§ **EXERCISE BRIEF**: Each line from the one containing "(334, 64) = (644, 375): white" through the final line of the data below must be repeated exactly.

§ **PROVIDED MATERIAL**:
:::::
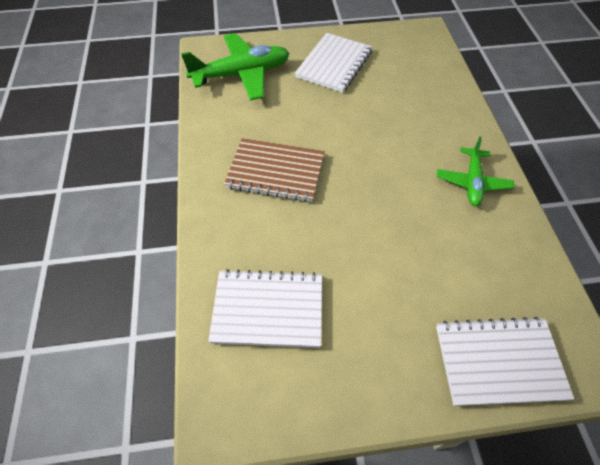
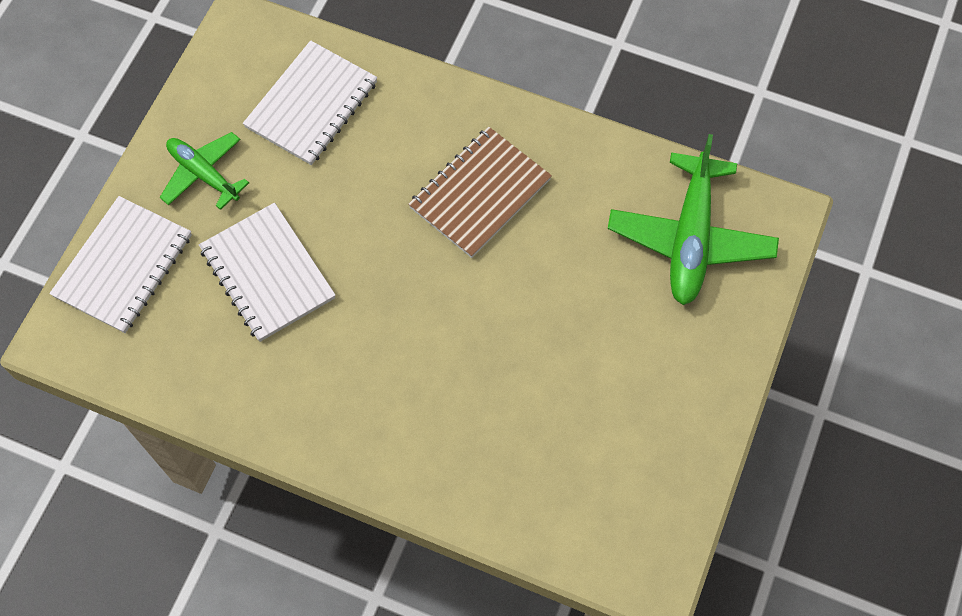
camera: 120 degrees right, 10 degrees up
(334, 64) = (644, 375): white notebook -> white notebook (267, 273)
(472, 182) = (320, 402): green plane -> green plane (204, 174)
:::::
§ **ANSWER FOR THIS EXERCISE**:
(334, 64) = (644, 375): white notebook -> white notebook (267, 273)
(472, 182) = (320, 402): green plane -> green plane (204, 174)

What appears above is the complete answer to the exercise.